━━ THE DATA ━━
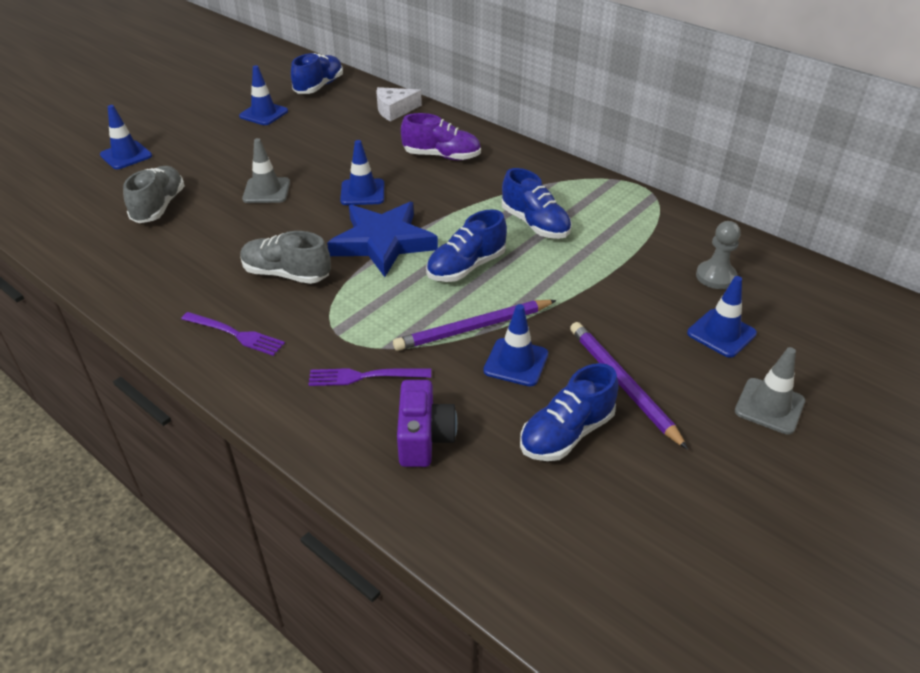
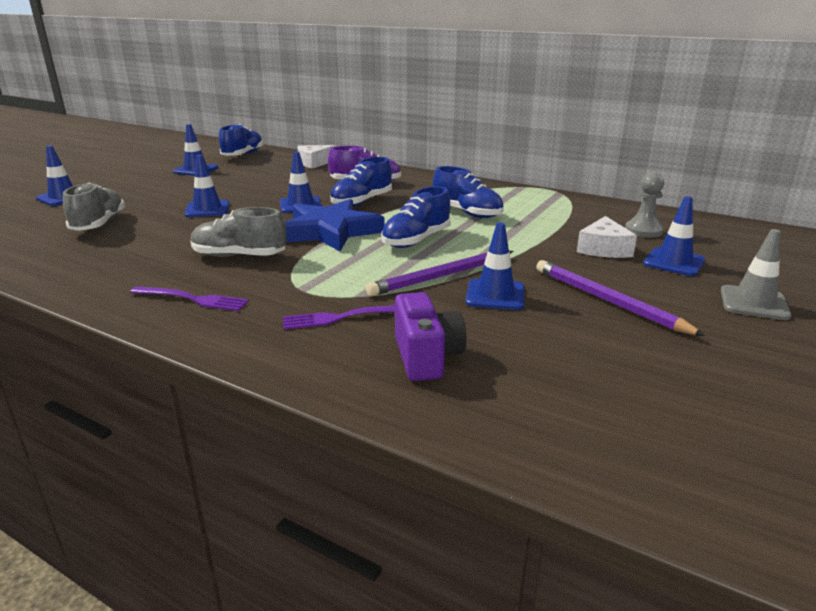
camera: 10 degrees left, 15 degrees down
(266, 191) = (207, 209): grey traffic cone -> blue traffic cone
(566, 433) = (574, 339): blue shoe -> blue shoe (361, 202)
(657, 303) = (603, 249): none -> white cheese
━━━
━━ THE DATA ━━
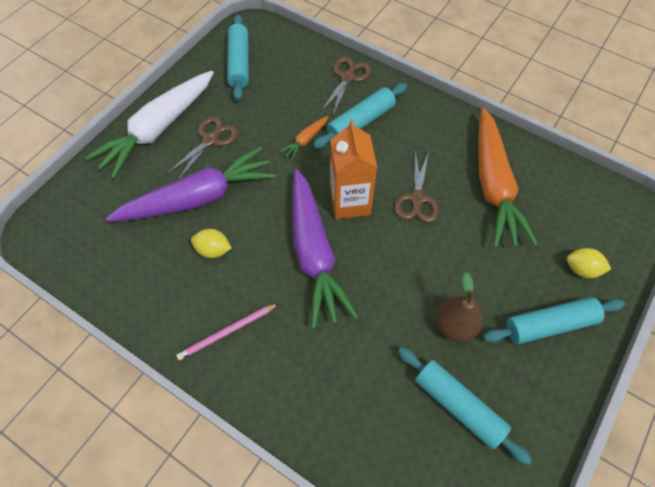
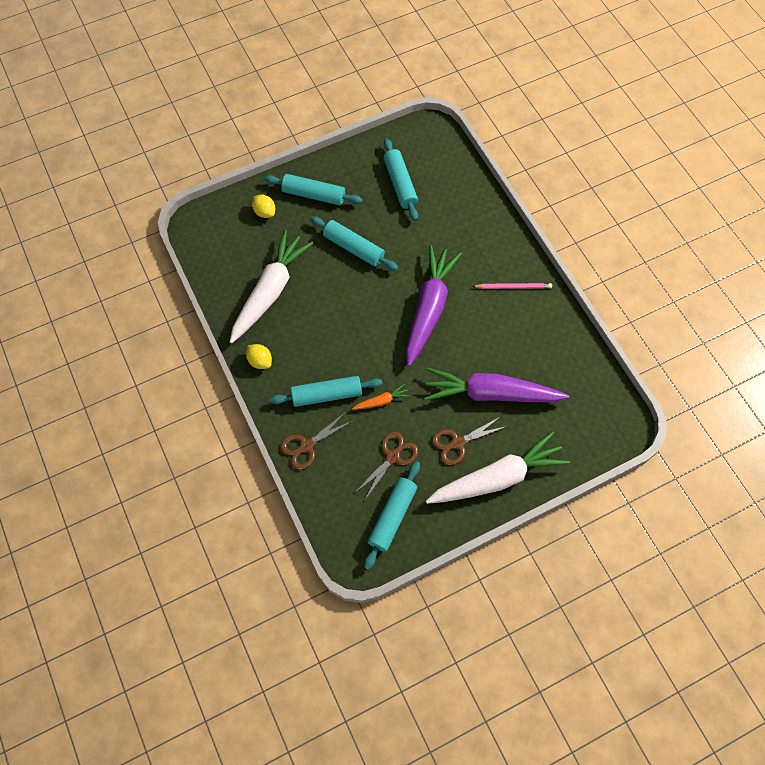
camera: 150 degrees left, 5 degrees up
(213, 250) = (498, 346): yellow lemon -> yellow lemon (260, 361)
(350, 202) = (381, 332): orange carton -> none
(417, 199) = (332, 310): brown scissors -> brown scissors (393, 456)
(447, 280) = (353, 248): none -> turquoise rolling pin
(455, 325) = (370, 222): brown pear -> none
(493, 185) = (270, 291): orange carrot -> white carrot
━━━
PROMPT — Of all the entries above, retype exactly the lines from the line with "camera: 10 degrees left, 15 degrees down" to the line with "(657, 303) = (603, 249): none -> white cheese", both included, and no others.

ANSWER AREA —
camera: 10 degrees left, 15 degrees down
(266, 191) = (207, 209): grey traffic cone -> blue traffic cone
(566, 433) = (574, 339): blue shoe -> blue shoe (361, 202)
(657, 303) = (603, 249): none -> white cheese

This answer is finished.